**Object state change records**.

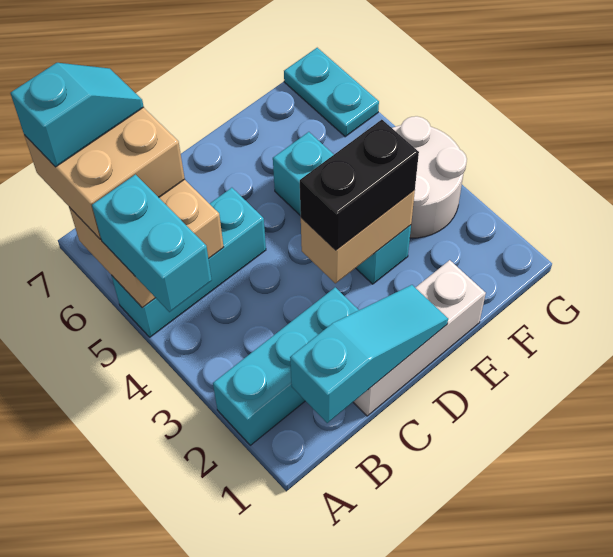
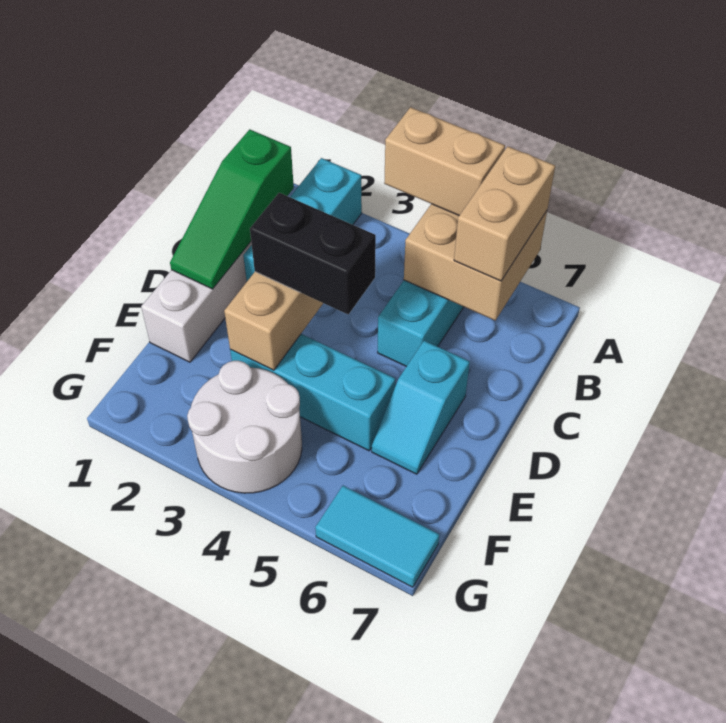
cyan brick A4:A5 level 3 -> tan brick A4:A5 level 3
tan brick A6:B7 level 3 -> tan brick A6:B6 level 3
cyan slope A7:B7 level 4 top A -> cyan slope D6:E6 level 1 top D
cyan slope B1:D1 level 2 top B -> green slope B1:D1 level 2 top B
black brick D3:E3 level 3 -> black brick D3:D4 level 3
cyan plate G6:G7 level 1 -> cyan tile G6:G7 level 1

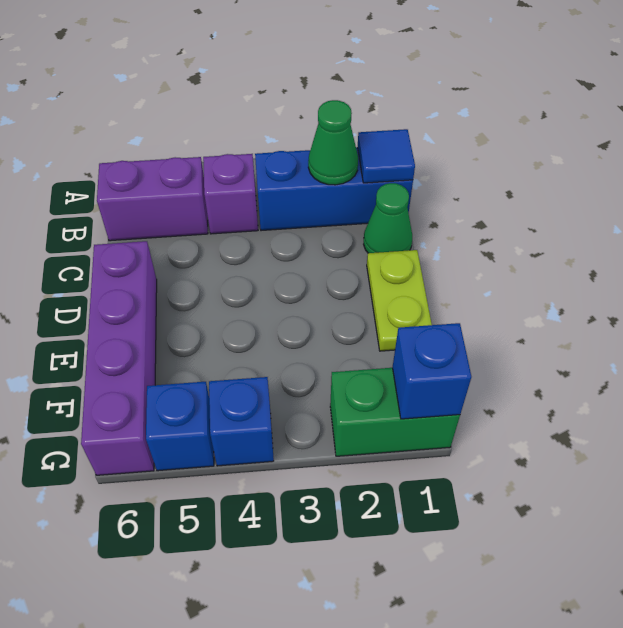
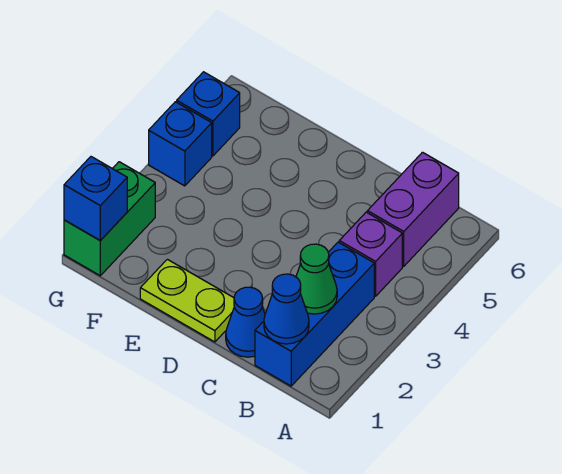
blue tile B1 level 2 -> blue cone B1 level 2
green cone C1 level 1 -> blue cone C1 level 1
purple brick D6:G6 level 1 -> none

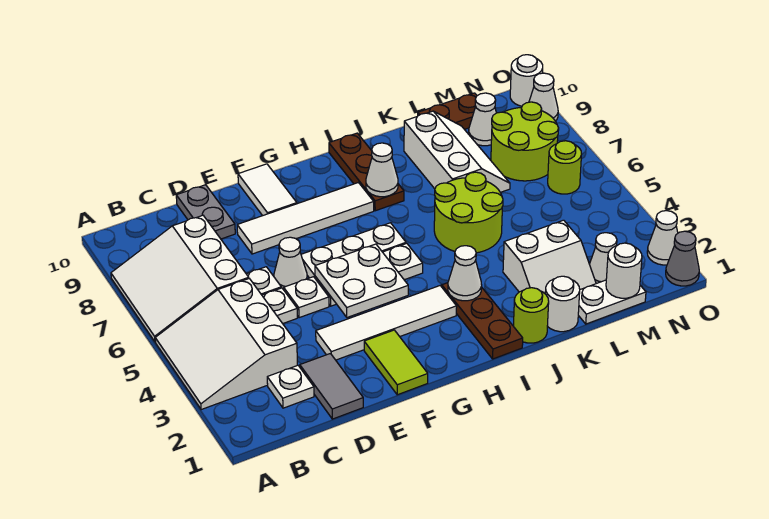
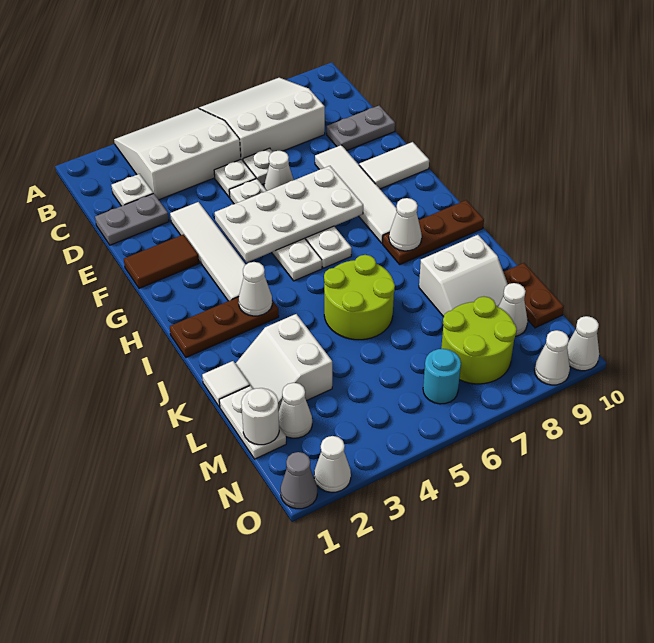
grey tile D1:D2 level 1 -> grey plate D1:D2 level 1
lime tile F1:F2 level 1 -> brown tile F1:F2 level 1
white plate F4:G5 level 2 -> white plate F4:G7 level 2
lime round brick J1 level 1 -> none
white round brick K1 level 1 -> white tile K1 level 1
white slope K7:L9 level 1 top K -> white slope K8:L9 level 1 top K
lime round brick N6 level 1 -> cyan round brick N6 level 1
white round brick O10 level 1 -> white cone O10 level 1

**Work item**. Which lines above contain the word "cone"? Copy each one.

**Exercise output**.
blue tile B1 level 2 -> blue cone B1 level 2
green cone C1 level 1 -> blue cone C1 level 1
white round brick O10 level 1 -> white cone O10 level 1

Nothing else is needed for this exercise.